## [YOUR OBJECTIVE]
Your answer must be every line of the data below that holds the string "green", copied exactly.
DATA EXTRACT START
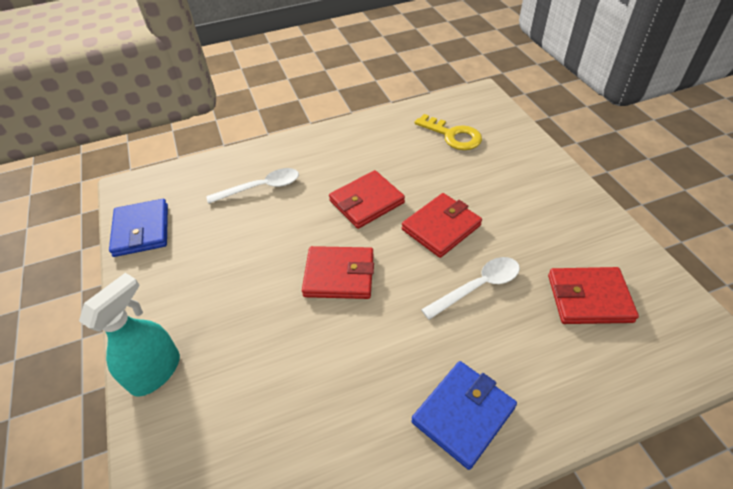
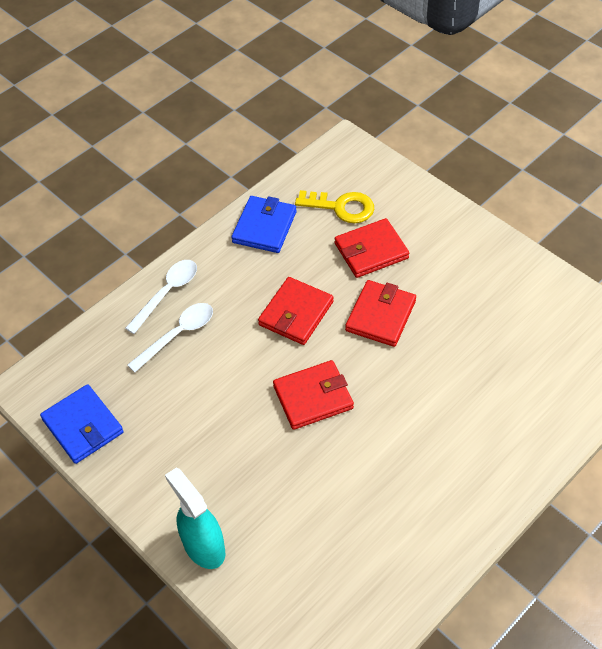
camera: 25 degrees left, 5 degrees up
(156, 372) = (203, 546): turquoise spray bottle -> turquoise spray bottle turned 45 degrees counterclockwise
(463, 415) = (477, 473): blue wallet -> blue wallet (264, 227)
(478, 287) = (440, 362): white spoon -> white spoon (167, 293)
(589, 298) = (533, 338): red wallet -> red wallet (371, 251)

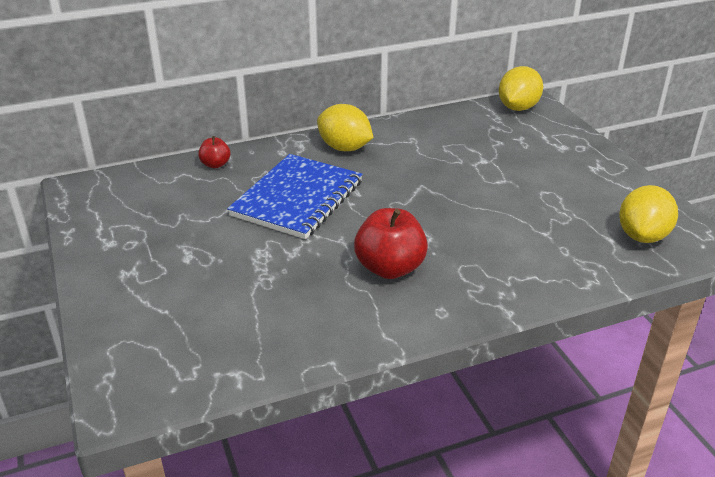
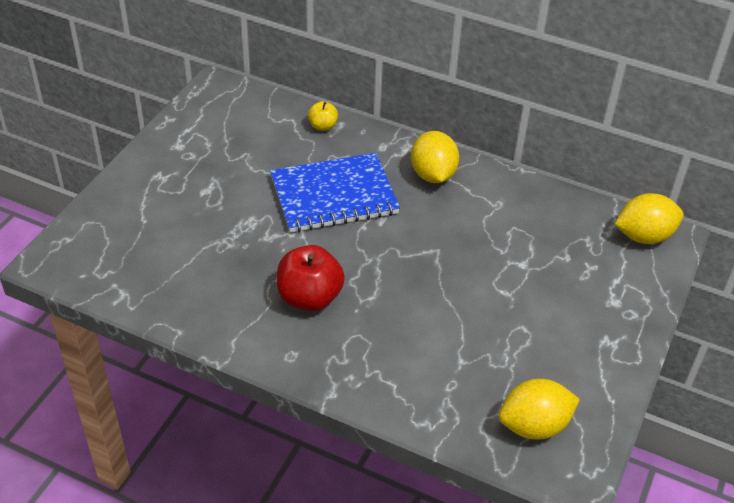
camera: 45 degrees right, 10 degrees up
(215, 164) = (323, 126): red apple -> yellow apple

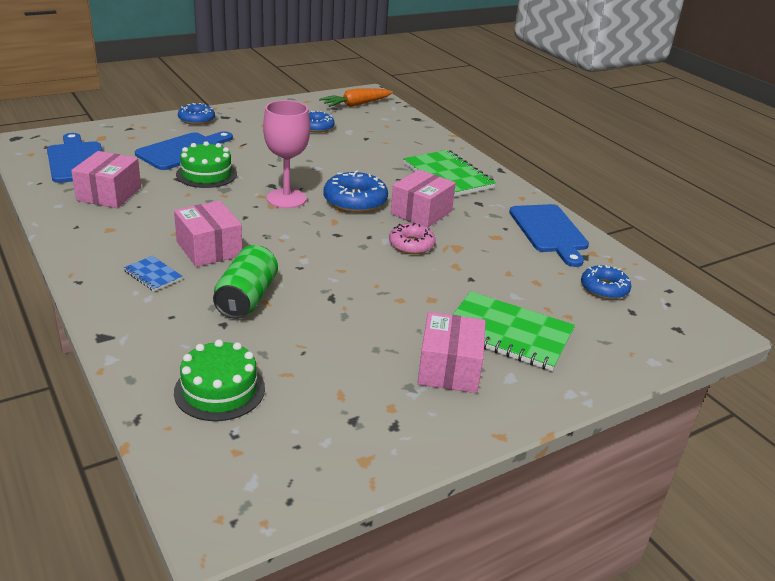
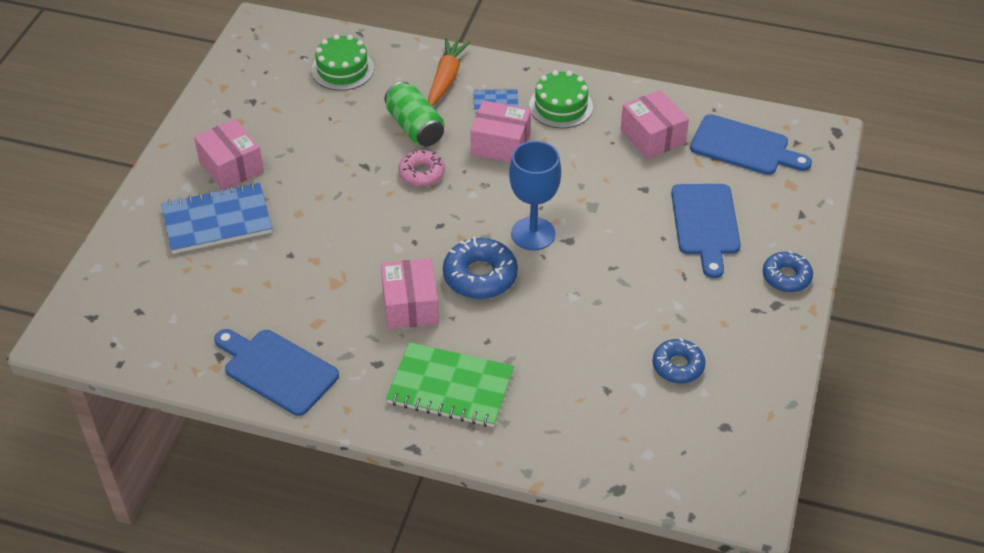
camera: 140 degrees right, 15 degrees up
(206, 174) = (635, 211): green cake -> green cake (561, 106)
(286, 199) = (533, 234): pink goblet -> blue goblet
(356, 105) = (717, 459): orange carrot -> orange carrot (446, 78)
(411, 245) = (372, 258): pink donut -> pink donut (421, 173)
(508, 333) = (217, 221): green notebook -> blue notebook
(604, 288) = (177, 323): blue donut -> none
DATA EXTRACT END
## [RESPONSE AREA]
(206, 174) = (635, 211): green cake -> green cake (561, 106)
(508, 333) = (217, 221): green notebook -> blue notebook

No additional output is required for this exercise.